DIRECTIONS: Exclude all images and print the entries below exactly.

GIVEN INFORMATION:
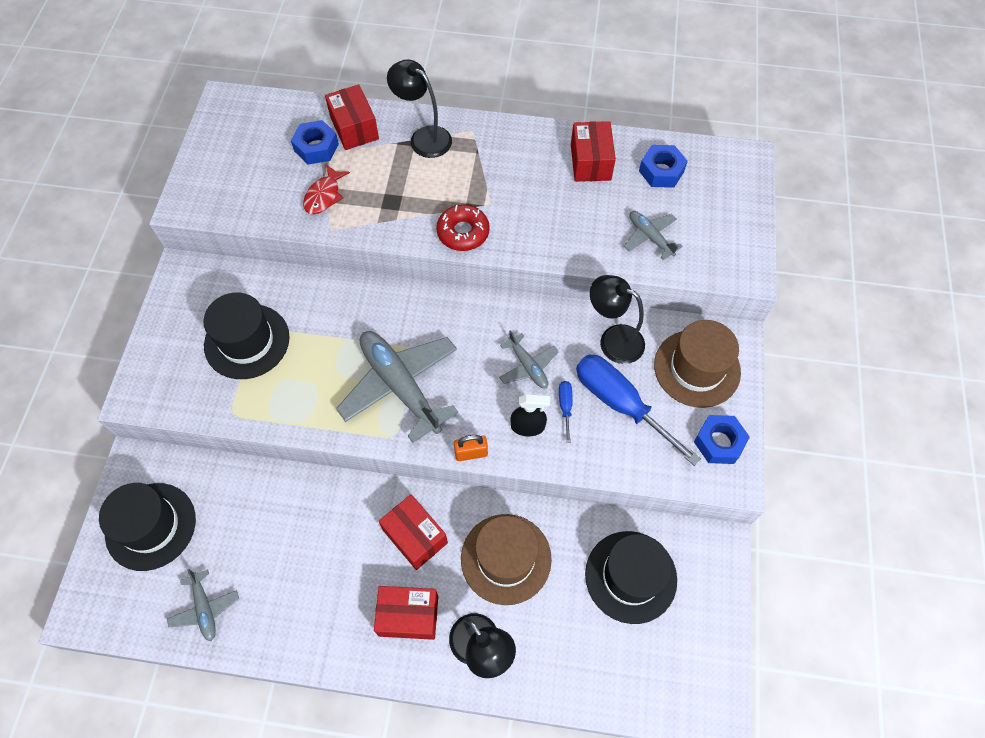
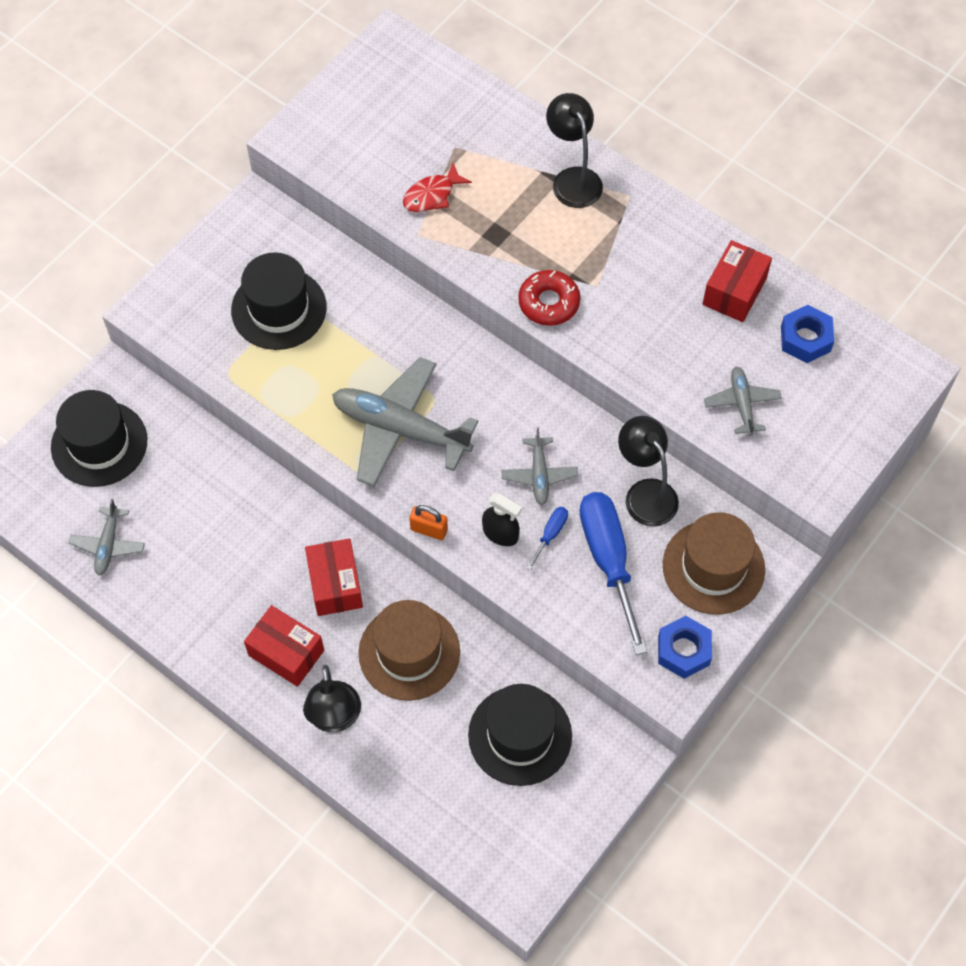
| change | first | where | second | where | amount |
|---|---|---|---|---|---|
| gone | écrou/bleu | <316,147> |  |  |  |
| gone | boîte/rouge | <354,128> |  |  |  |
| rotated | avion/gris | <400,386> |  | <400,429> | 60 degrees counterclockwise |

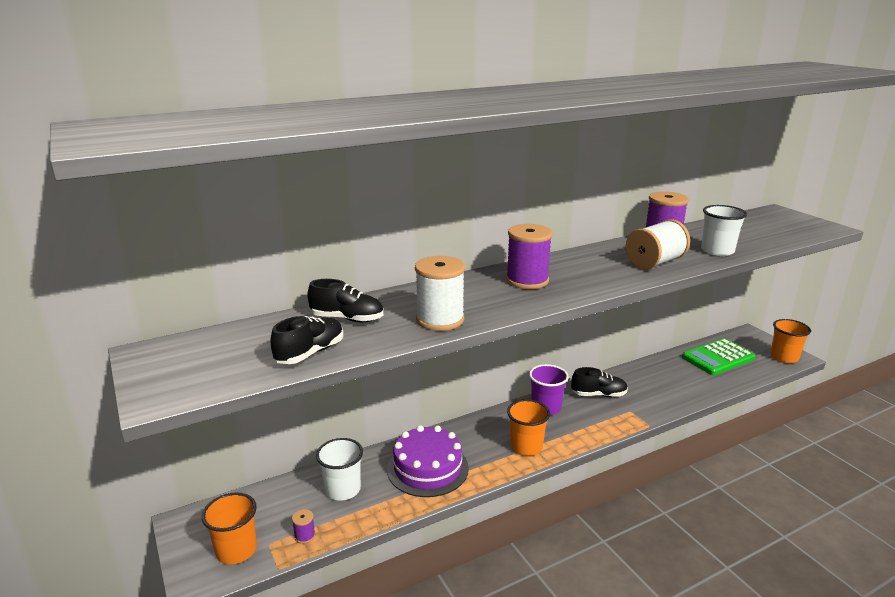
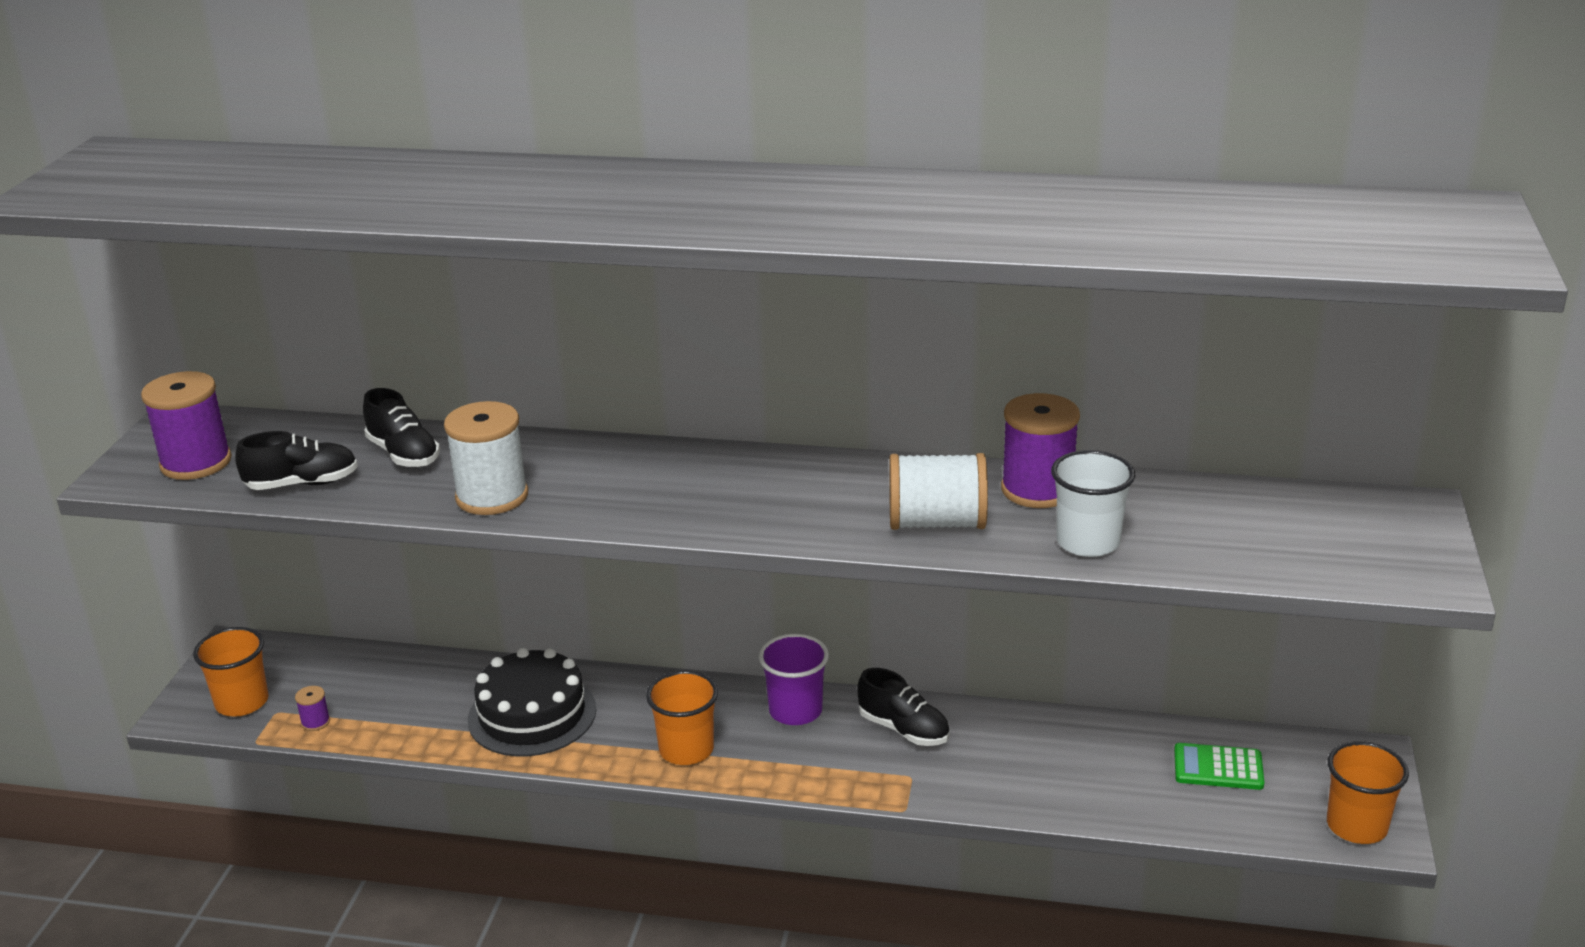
| change | first | where | second | where | amount |
|---|---|---|---|---|---|
| gone | gobelet/blanc | <342,489> |  |  |  |
| shifted | bobine/violet | <527,280> |  | <196,463> |  |
| repainted | gâteau/violet | <427,468> | gâteau/noir | <532,714> |  |
| scaled | calculatrice/vert | <718,358> |  | <1218,768> | x0.63 |

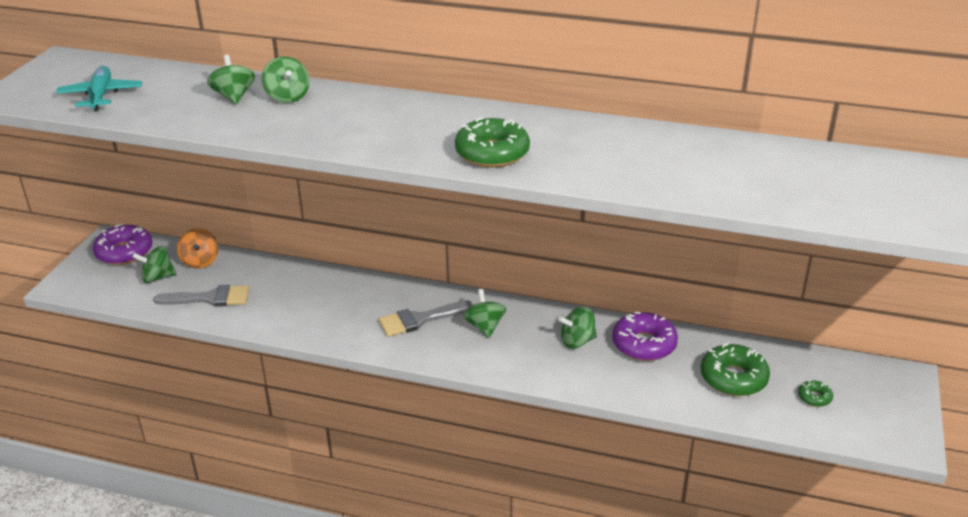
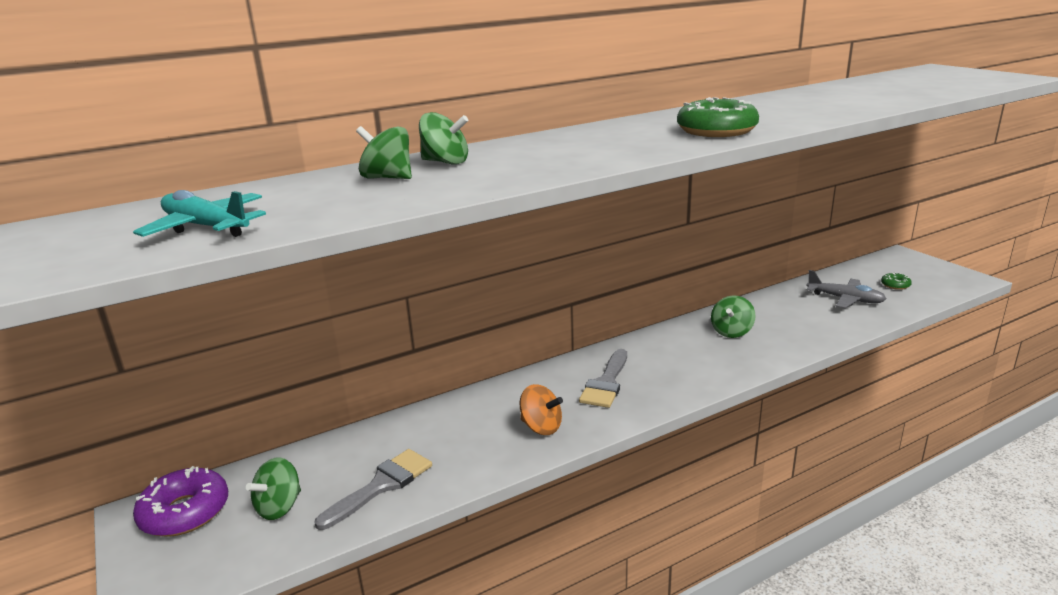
| change | first | where | second | where | amount |
|---|---|---|---|---|---|
| gone | toupie/vert | <484,326> |  |  |  |
| gone | beignet/violet | <644,344> |  |  |  |
| shifted | toupie/orange | <200,261> |  | <541,427> |  |
| swapped | beignet/vert | <733,378> | avion/gris | <845,299> |  |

FINAL ANSWER:
| change | first | where | second | where | amount |
|---|---|---|---|---|---|
| gone | écrou/bleu | <316,147> |  |  |  |
| gone | boîte/rouge | <354,128> |  |  |  |
| rotated | avion/gris | <400,386> |  | <400,429> | 60 degrees counterclockwise |

| change | first | where | second | where | amount |
|---|---|---|---|---|---|
| gone | gobelet/blanc | <342,489> |  |  |  |
| shifted | bobine/violet | <527,280> |  | <196,463> |  |
| repainted | gâteau/violet | <427,468> | gâteau/noir | <532,714> |  |
| scaled | calculatrice/vert | <718,358> |  | <1218,768> | x0.63 |

| change | first | where | second | where | amount |
|---|---|---|---|---|---|
| gone | toupie/vert | <484,326> |  |  |  |
| gone | beignet/violet | <644,344> |  |  |  |
| shifted | toupie/orange | <200,261> |  | <541,427> |  |
| swapped | beignet/vert | <733,378> | avion/gris | <845,299> |  |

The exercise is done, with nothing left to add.